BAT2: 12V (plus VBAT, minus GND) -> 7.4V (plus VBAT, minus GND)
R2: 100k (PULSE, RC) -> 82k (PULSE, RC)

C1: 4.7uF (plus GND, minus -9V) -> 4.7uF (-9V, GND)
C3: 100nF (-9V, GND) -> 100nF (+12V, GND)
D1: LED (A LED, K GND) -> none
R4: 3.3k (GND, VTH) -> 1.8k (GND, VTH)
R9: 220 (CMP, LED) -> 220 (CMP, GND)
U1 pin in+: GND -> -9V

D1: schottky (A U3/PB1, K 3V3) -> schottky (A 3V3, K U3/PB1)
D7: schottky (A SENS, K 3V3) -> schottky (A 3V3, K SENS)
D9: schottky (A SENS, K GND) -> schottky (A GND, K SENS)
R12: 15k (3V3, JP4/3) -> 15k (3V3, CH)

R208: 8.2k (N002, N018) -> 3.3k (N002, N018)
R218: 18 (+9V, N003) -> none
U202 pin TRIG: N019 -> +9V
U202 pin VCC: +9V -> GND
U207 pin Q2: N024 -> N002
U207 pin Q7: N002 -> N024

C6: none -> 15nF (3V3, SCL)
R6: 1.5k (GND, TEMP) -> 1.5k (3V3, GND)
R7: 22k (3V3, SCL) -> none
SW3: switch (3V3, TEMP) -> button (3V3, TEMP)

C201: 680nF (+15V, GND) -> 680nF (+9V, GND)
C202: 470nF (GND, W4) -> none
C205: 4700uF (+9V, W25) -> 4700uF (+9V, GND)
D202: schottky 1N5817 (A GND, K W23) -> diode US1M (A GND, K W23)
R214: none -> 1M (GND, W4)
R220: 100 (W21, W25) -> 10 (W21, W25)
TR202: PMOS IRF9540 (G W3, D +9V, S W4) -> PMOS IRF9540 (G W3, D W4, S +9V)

**ABOUT THIS TASK**
An exact copy is needed of the lines from the one containing "R214: none -> 1M (GND, W4)" through the end of the records.

**FINISHED EXERCISE**
R214: none -> 1M (GND, W4)
R220: 100 (W21, W25) -> 10 (W21, W25)
TR202: PMOS IRF9540 (G W3, D +9V, S W4) -> PMOS IRF9540 (G W3, D W4, S +9V)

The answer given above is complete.